[Data for this task]
►

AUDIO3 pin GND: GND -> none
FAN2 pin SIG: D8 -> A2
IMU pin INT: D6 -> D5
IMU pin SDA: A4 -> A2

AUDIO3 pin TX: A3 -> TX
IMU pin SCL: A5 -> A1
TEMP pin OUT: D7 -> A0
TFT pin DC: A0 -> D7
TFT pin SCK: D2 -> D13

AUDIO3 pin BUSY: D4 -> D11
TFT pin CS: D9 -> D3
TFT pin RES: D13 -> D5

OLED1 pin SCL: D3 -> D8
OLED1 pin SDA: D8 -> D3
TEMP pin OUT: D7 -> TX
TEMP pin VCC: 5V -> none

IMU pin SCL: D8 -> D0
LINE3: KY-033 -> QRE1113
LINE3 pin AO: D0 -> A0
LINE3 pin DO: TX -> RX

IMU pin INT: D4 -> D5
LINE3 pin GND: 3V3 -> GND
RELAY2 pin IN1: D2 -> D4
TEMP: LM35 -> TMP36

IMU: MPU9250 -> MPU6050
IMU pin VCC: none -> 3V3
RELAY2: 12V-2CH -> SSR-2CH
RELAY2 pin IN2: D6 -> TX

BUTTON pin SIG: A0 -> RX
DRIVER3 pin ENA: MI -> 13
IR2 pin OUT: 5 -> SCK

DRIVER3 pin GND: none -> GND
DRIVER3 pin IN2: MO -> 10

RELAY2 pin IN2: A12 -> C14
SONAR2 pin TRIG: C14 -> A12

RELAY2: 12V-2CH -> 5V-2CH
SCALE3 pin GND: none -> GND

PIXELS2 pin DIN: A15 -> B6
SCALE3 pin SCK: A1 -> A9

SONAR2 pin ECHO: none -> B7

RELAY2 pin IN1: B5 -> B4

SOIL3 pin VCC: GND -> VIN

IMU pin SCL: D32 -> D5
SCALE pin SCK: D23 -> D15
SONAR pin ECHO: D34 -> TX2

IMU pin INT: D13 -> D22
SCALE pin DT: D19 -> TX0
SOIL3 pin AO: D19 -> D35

◄

[Required work]
Please give back, exactly as it stands above, the stretch from the line with "IMU pin SCL: A5 -> A1" through the line with "TEMP pin VCC: 5V -> none", and no line outside it.

[Solution for this exercise]
IMU pin SCL: A5 -> A1
TEMP pin OUT: D7 -> A0
TFT pin DC: A0 -> D7
TFT pin SCK: D2 -> D13

AUDIO3 pin BUSY: D4 -> D11
TFT pin CS: D9 -> D3
TFT pin RES: D13 -> D5

OLED1 pin SCL: D3 -> D8
OLED1 pin SDA: D8 -> D3
TEMP pin OUT: D7 -> TX
TEMP pin VCC: 5V -> none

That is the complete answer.